* Goal of the exercise *
Leaving the pictures aside, transcribe the data below exactly.

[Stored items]
***
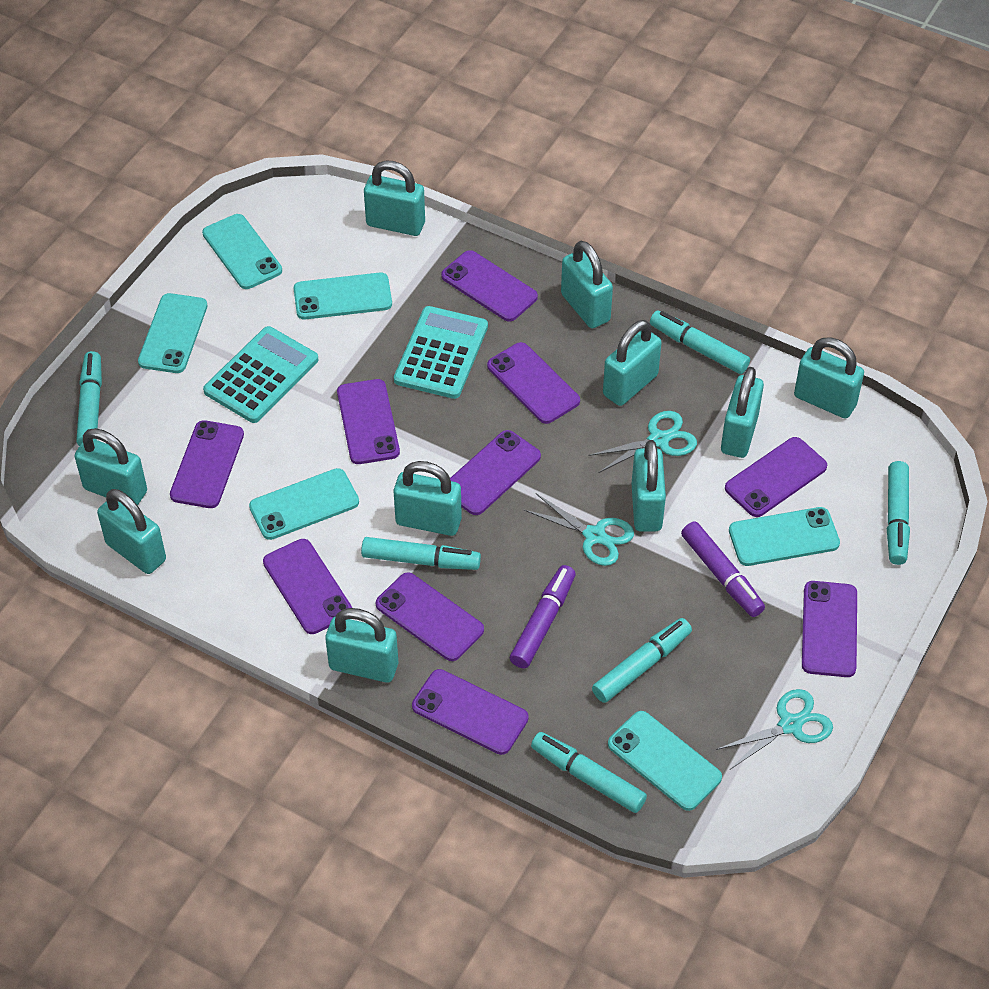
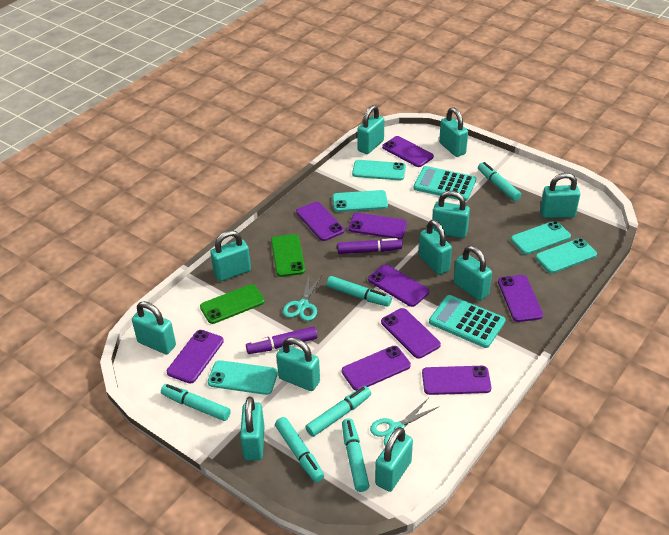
green phone: 0 -> 2
purple phone: 10 -> 9
turquoise padlock: 10 -> 11
turquoise phone: 6 -> 5
turquoise scissors: 3 -> 2

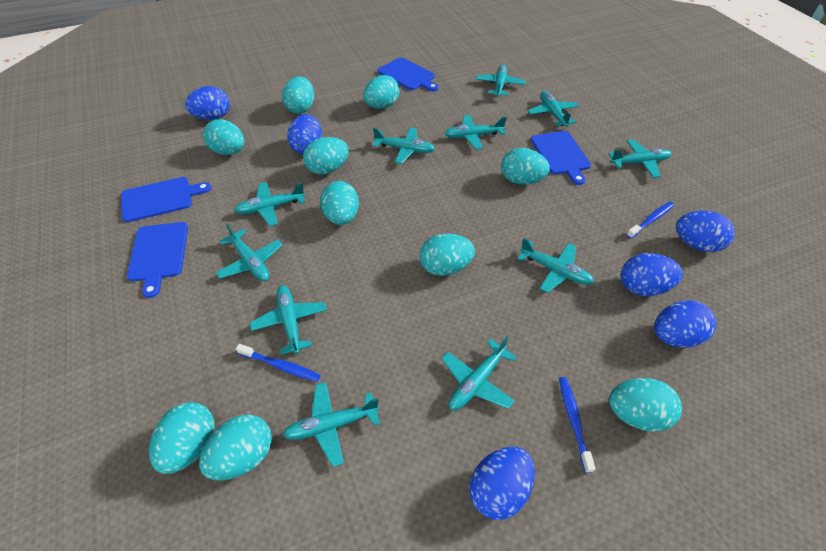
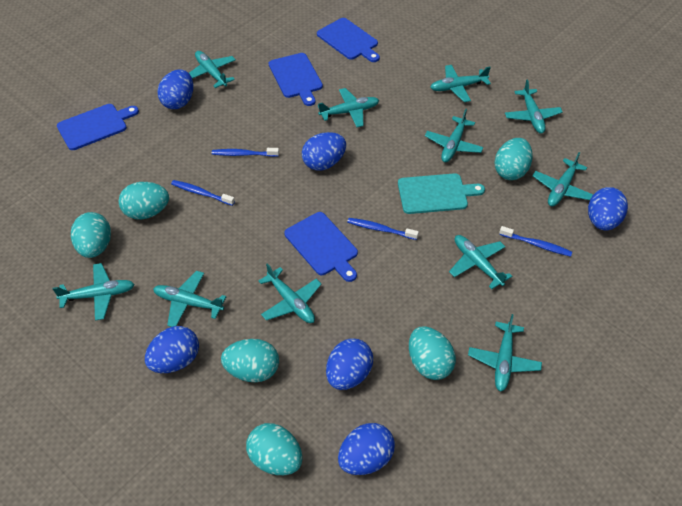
blue toothbrush: 3 -> 4
turquoise cutting board: 0 -> 1
turquoise egg: 10 -> 6

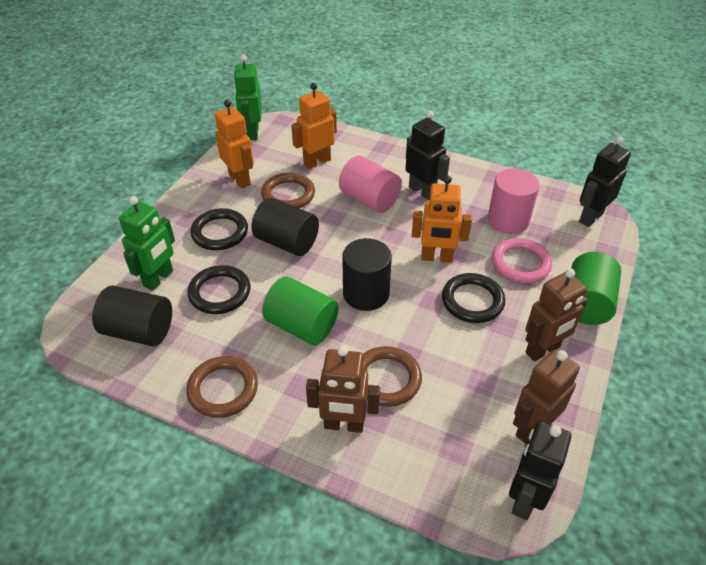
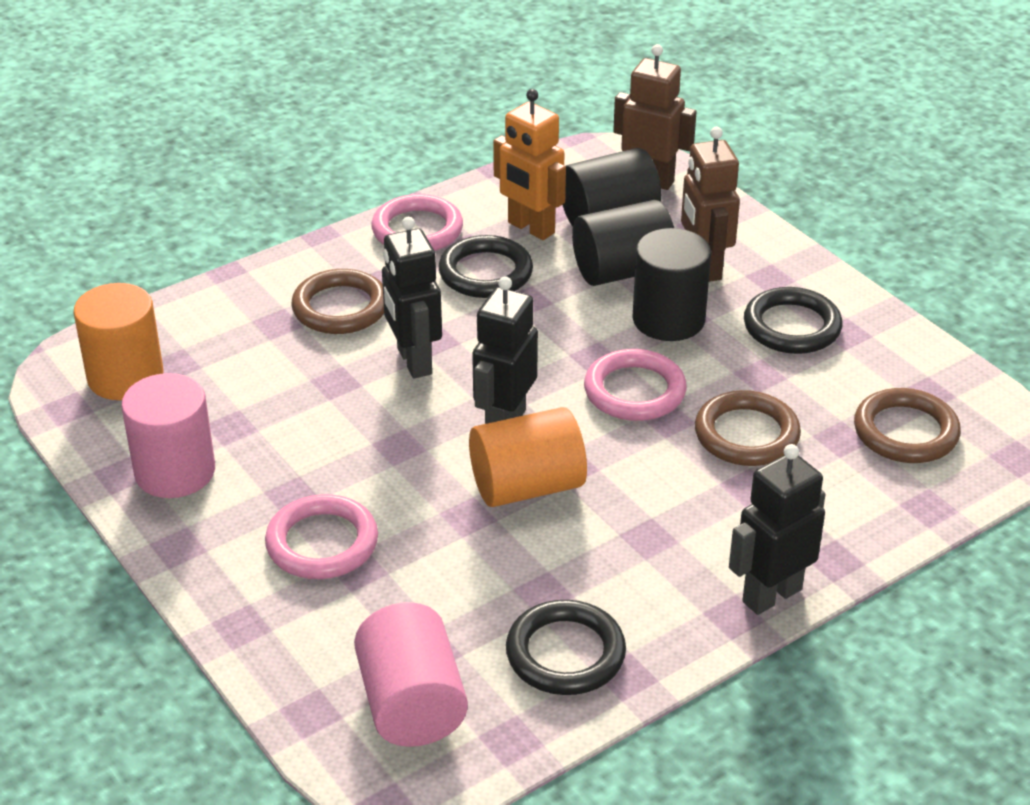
brown robot: 3 -> 2
green cylinder: 2 -> 0
green robot: 2 -> 0
orange cylinder: 0 -> 2
orange robot: 3 -> 1
pink ring: 1 -> 3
***
* The answer *
green phone: 0 -> 2
purple phone: 10 -> 9
turquoise padlock: 10 -> 11
turquoise phone: 6 -> 5
turquoise scissors: 3 -> 2

blue toothbrush: 3 -> 4
turquoise cutting board: 0 -> 1
turquoise egg: 10 -> 6

brown robot: 3 -> 2
green cylinder: 2 -> 0
green robot: 2 -> 0
orange cylinder: 0 -> 2
orange robot: 3 -> 1
pink ring: 1 -> 3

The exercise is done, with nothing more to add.